▶ Listed entries
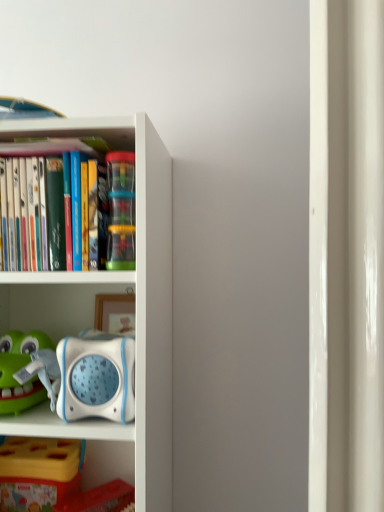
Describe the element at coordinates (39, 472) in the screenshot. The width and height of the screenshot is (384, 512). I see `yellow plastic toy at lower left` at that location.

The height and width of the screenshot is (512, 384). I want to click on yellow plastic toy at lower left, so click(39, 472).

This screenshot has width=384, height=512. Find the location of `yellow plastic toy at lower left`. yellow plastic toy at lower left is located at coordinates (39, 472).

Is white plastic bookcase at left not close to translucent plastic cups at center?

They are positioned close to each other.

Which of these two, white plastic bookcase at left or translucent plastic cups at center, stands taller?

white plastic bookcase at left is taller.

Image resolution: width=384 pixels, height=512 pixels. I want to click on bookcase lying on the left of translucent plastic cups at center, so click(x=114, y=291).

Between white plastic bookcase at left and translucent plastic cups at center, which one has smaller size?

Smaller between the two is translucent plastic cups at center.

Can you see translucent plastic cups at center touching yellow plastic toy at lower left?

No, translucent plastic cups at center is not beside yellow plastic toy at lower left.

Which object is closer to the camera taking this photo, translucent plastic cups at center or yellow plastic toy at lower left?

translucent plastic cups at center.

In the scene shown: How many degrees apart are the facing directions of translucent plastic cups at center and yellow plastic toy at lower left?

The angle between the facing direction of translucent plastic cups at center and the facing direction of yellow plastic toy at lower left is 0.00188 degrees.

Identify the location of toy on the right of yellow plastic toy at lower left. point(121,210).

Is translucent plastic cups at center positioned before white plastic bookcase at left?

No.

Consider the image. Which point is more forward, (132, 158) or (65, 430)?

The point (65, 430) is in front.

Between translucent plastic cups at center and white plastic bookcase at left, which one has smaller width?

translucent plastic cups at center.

▶ Task statement
Rewrite all the rows above, putting "white plastic shelf" wherever "white plastic bookcase" appears and leaving everything else as it is. Omit the pictures.

▶ Reply
Describe the element at coordinates (39, 472) in the screenshot. The width and height of the screenshot is (384, 512). I see `yellow plastic toy at lower left` at that location.

The height and width of the screenshot is (512, 384). I want to click on yellow plastic toy at lower left, so click(39, 472).

This screenshot has width=384, height=512. Find the location of `yellow plastic toy at lower left`. yellow plastic toy at lower left is located at coordinates (39, 472).

Is white plastic shelf at left not close to translucent plastic cups at center?

They are positioned close to each other.

Which of these two, white plastic shelf at left or translucent plastic cups at center, stands taller?

white plastic shelf at left is taller.

Image resolution: width=384 pixels, height=512 pixels. I want to click on bookcase lying on the left of translucent plastic cups at center, so click(x=114, y=291).

Between white plastic shelf at left and translucent plastic cups at center, which one has smaller size?

Smaller between the two is translucent plastic cups at center.

Can you see translucent plastic cups at center touching yellow plastic toy at lower left?

No, translucent plastic cups at center is not beside yellow plastic toy at lower left.

Which object is closer to the camera taking this photo, translucent plastic cups at center or yellow plastic toy at lower left?

translucent plastic cups at center.

In the scene shown: How many degrees apart are the facing directions of translucent plastic cups at center and yellow plastic toy at lower left?

The angle between the facing direction of translucent plastic cups at center and the facing direction of yellow plastic toy at lower left is 0.00188 degrees.

Identify the location of toy on the right of yellow plastic toy at lower left. point(121,210).

Is translucent plastic cups at center positioned before white plastic shelf at left?

No.

Consider the image. Which point is more forward, (132, 158) or (65, 430)?

The point (65, 430) is in front.

Between translucent plastic cups at center and white plastic shelf at left, which one has smaller width?

translucent plastic cups at center.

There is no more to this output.